*Work required*: Look through the data below. Collect every line where the word "right" occurs.

*** Data to process ***

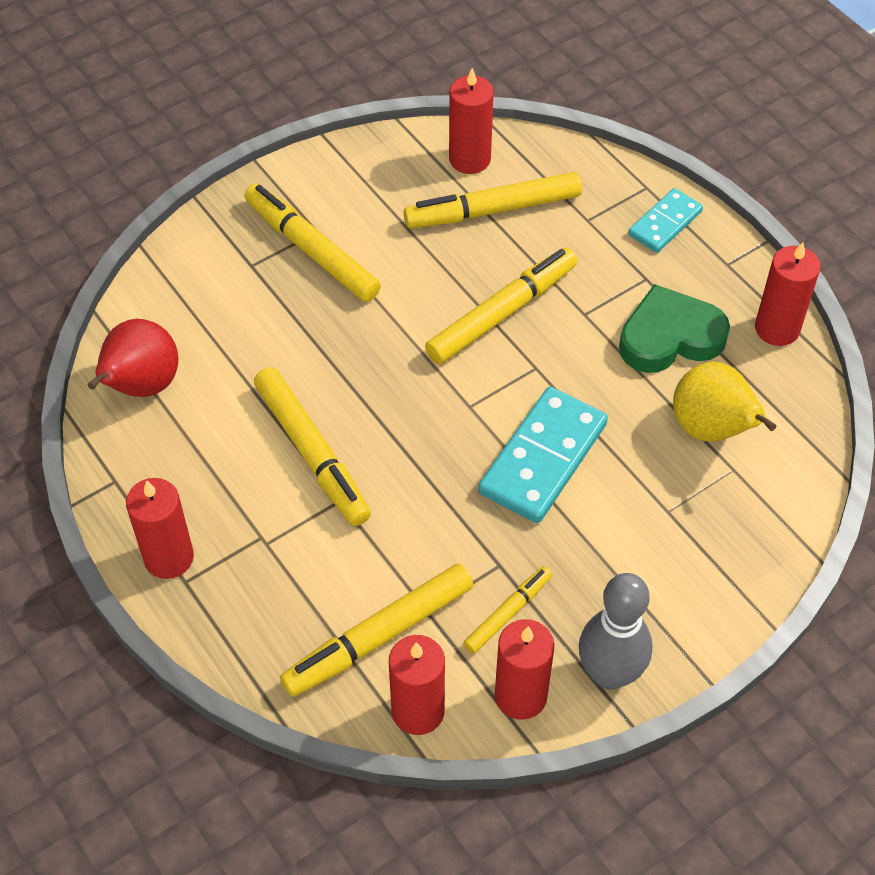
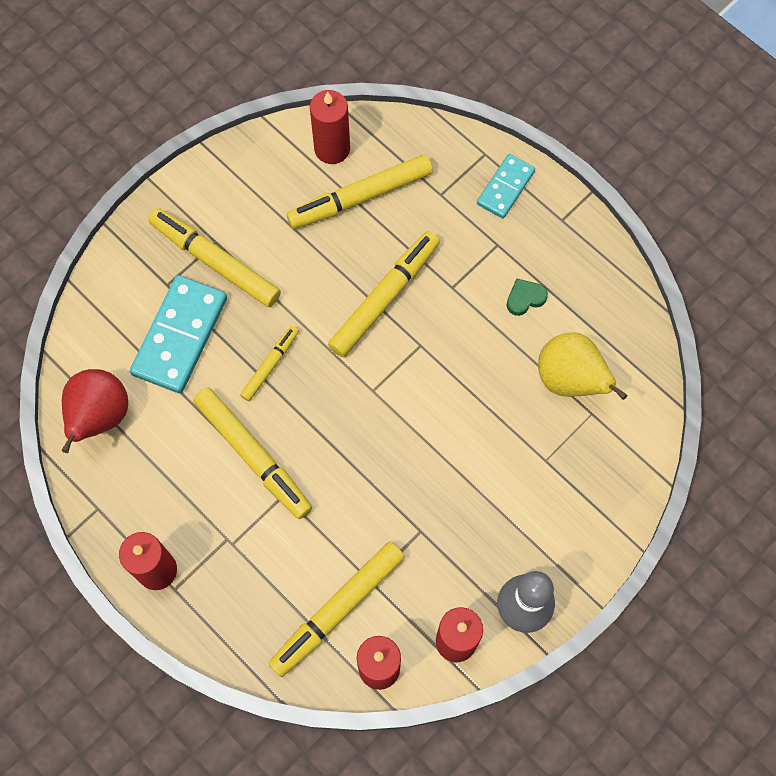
camera: 10 degrees left, 15 degrees up
yellow marker [463,566,552,654] -> yellow marker moved to [240,326,299,401]
turquoise domino [478,387,608,523] -> turquoise domino moved to [130,275,227,394]
green heart [619,284,730,373] -> green heart [507,278,548,316], size x0.47
red candle [755,242,820,346] -> none

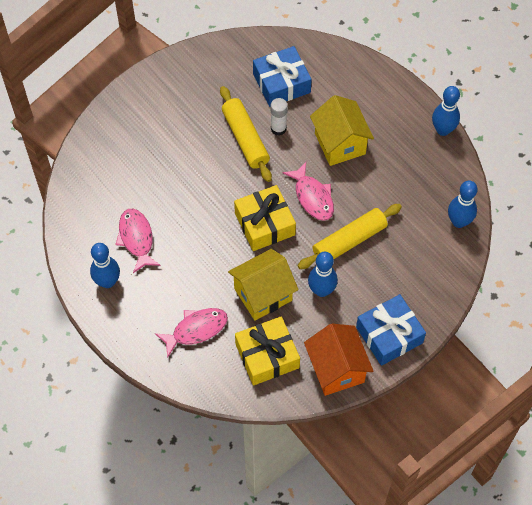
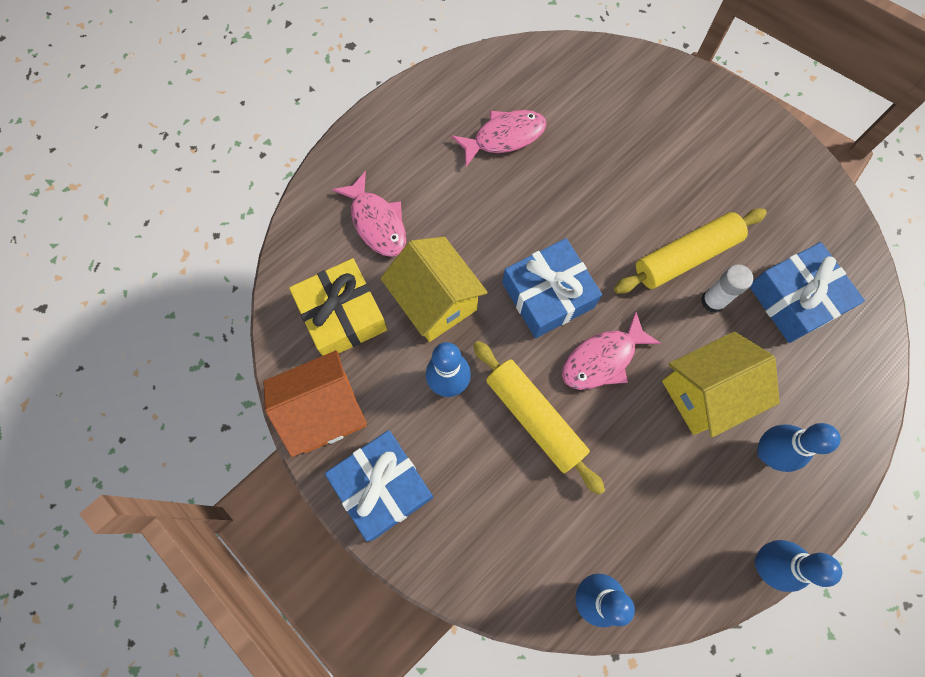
camera: 85 degrees right, 10 degrees up
blue bowling pin [90,243,120,288] -> blue bowling pin moved to [757,423,841,472]
yellow gift [234,185,296,251] -> blue gift [502,238,602,338]

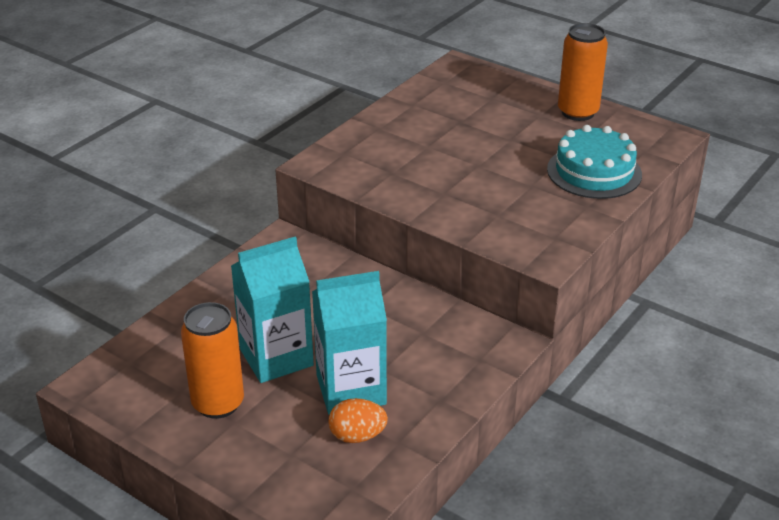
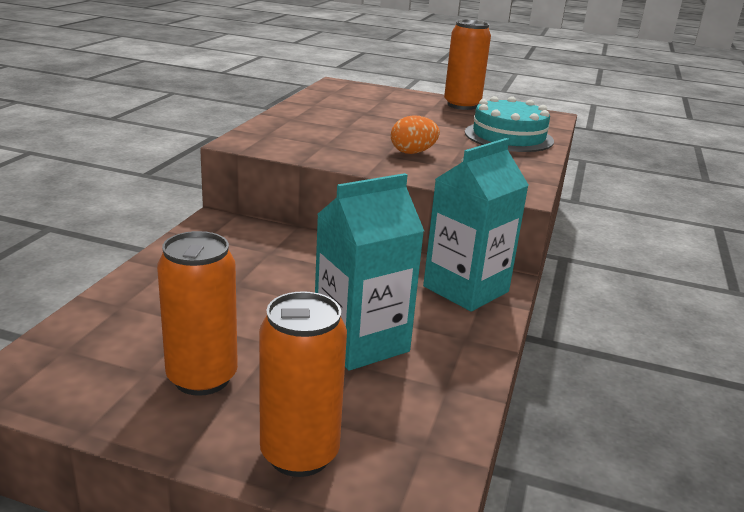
camera: 20 degrees left, 10 degrees down
turquoise carton [231,237,314,383] -> turquoise carton moved to [423,138,529,311]
orange egg [329,398,388,443] -> orange egg moved to [391,115,440,154]
none -> orange can [259,291,347,477]

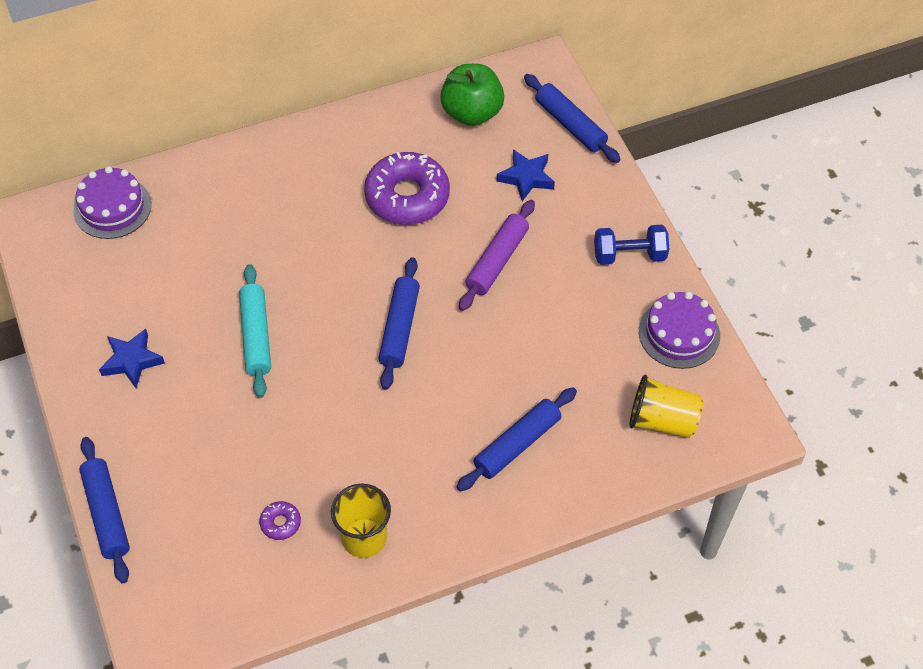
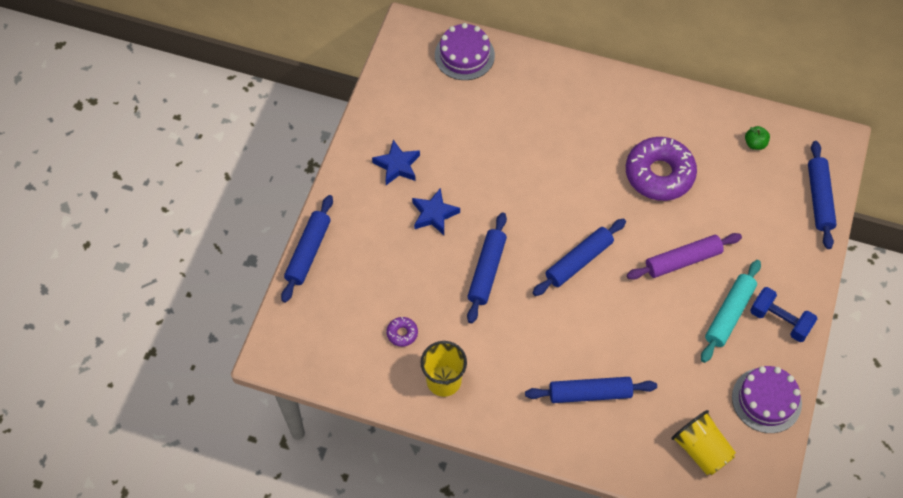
camera: 40 degrees right, 5 degrees up
turquoise rolling pin [239,264,271,398] -> turquoise rolling pin moved to [701,260,761,363]
green apple [440,64,504,126] -> green apple [745,126,770,150], size x0.46
blue star [497,149,555,201] -> blue star moved to [412,188,460,235]
none -> blue rolling pin [467,212,507,323]

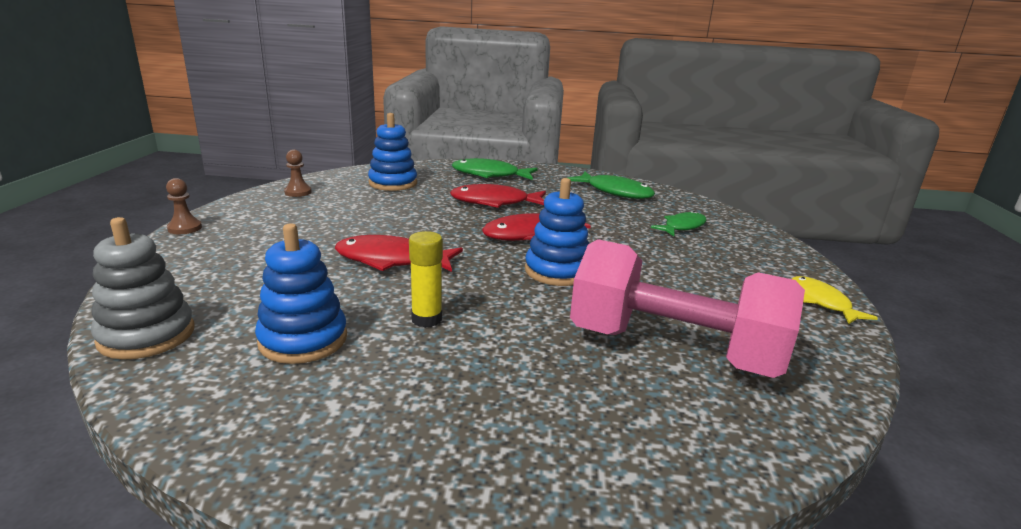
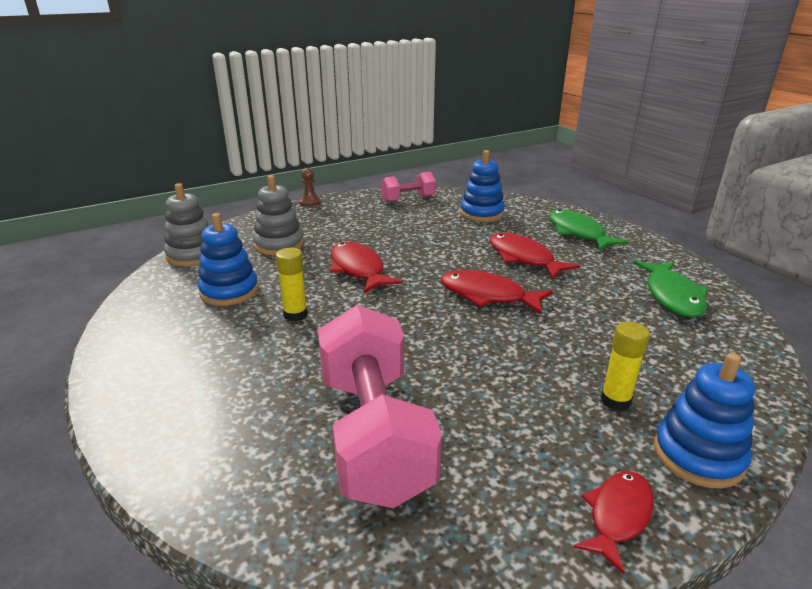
camera: 55 degrees right, 5 degrees up
brown pawn [284,150,312,197] -> pink dumbbell [381,172,436,203]
blue stacking toy [525,178,589,286] -> blue stacking toy moved to [654,353,755,489]
green fish [651,211,707,236] -> none
yellow fish [792,276,878,324] -> red fish [573,471,654,574]
none -> grey stacking toy [253,175,304,255]
none -> yellow glue stick [601,321,650,411]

***

*Written solution*:
camera: 85 degrees right, 10 degrees up
camera: 40 degrees right, 5 degrees up
camera: 55 degrees right, 5 degrees up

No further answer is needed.